PROVIDED ENTRIES:
★ ★ ★ ★ ★

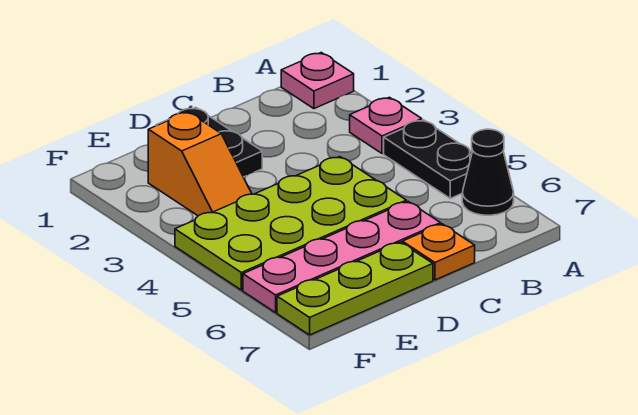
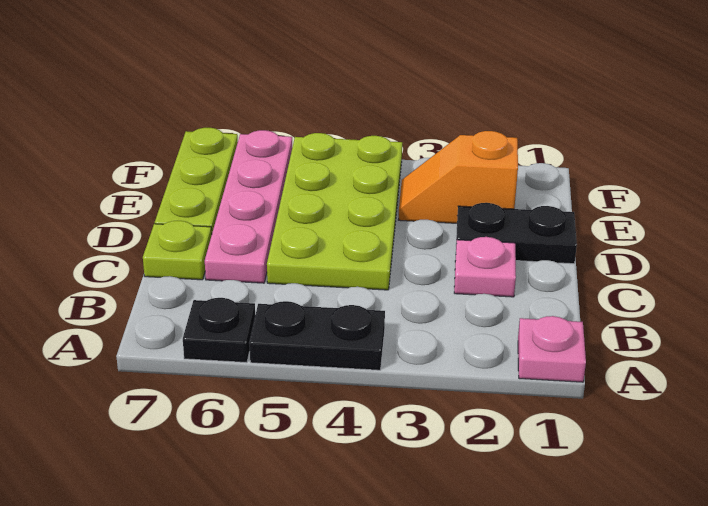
pink 1x1 plate [350,97,422,154] -> pink 1x1 plate moved to [454,237,516,297]
black 1x1 cone [462,129,514,215] -> black 1x1 plate [183,298,255,363]
orange 1x1 plate [402,224,475,280] -> lime 1x1 plate [143,221,212,280]

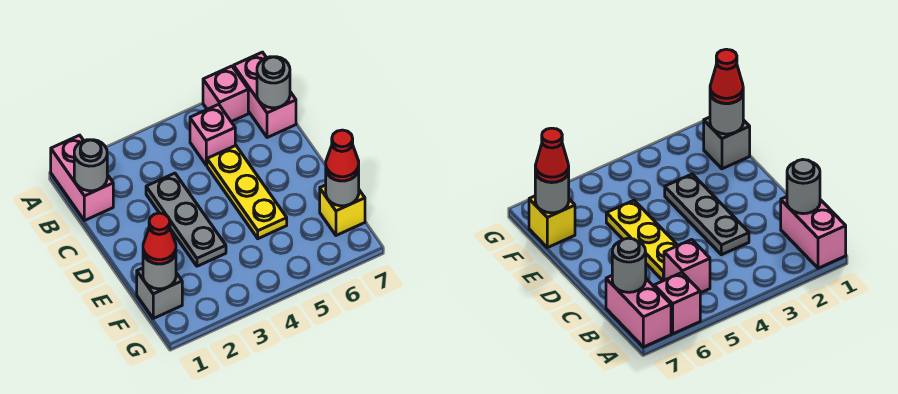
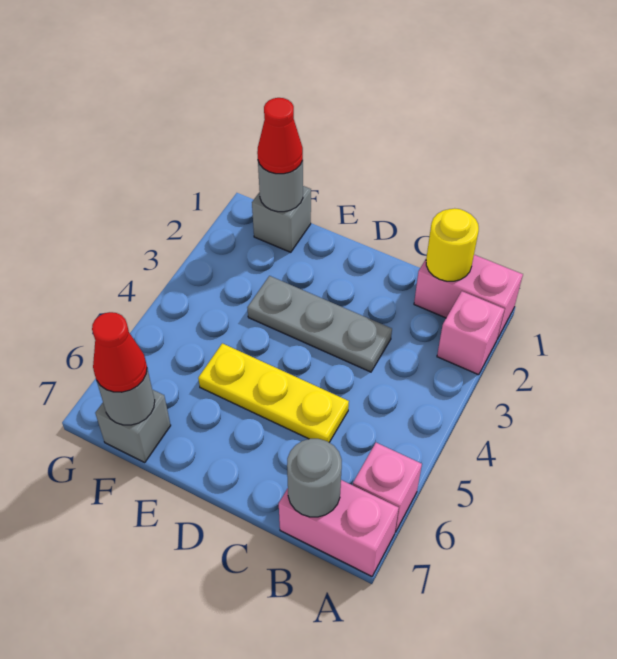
grey 1x1 round brick [74,140,107,191] -> yellow 1x1 round brick [426,208,479,281]
pink 1x1 brick [190,104,235,165] -> pink 1x1 brick moved to [437,291,504,375]
yellow 1x1 brick [320,185,365,235] -> grey 1x1 brick [95,390,171,462]

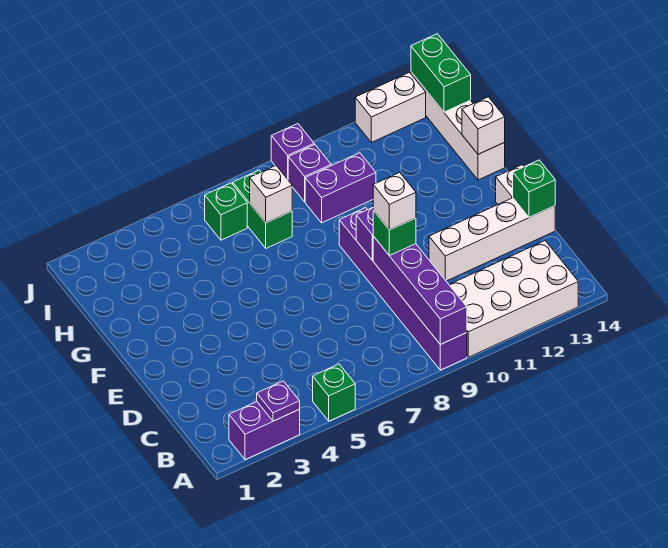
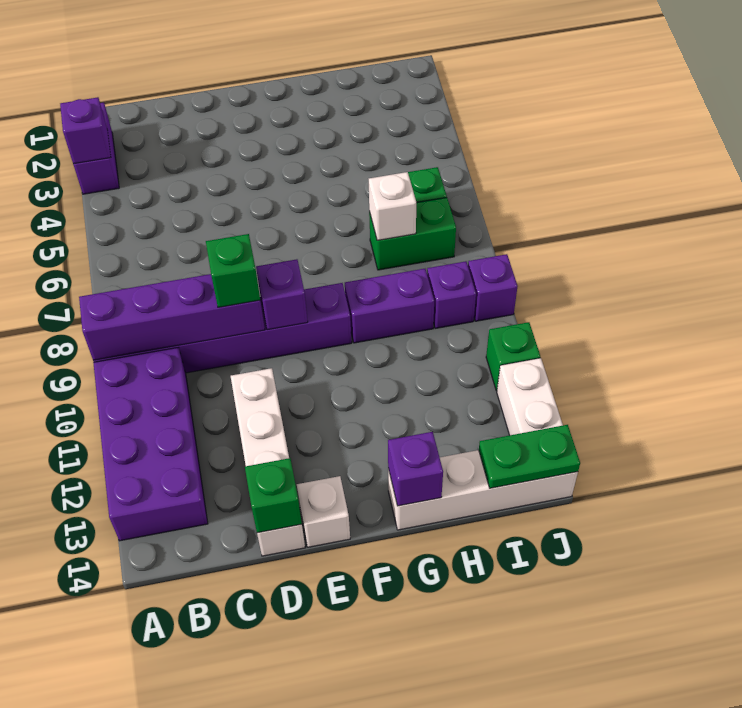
purple 1x1 plate [257,381,300,421] -> purple 1x1 brick [60,97,111,164]
green 1x1 brick [313,364,355,421] -> green 1x1 brick moved to [486,322,540,391]
white 2x4 brick [449,241,578,357] -> purple 2x4 brick [93,347,208,541]
white 1x1 brick [373,172,416,230] -> none
white 1x1 brick [462,97,505,154] -> purple 1x1 brick [388,432,443,506]
purple 1x2 brick [305,153,376,223] -> purple 1x2 brick turned to [345,269,434,343]
green 1x2 brick [411,34,471,112] -> green 1x2 plate [479,425,580,488]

★ ★ ★ ★ ★

Copy the lines that hold the word "yellow". Take them from the records above.

grey 1x1 round brick [74,140,107,191] -> yellow 1x1 round brick [426,208,479,281]
yellow 1x1 brick [320,185,365,235] -> grey 1x1 brick [95,390,171,462]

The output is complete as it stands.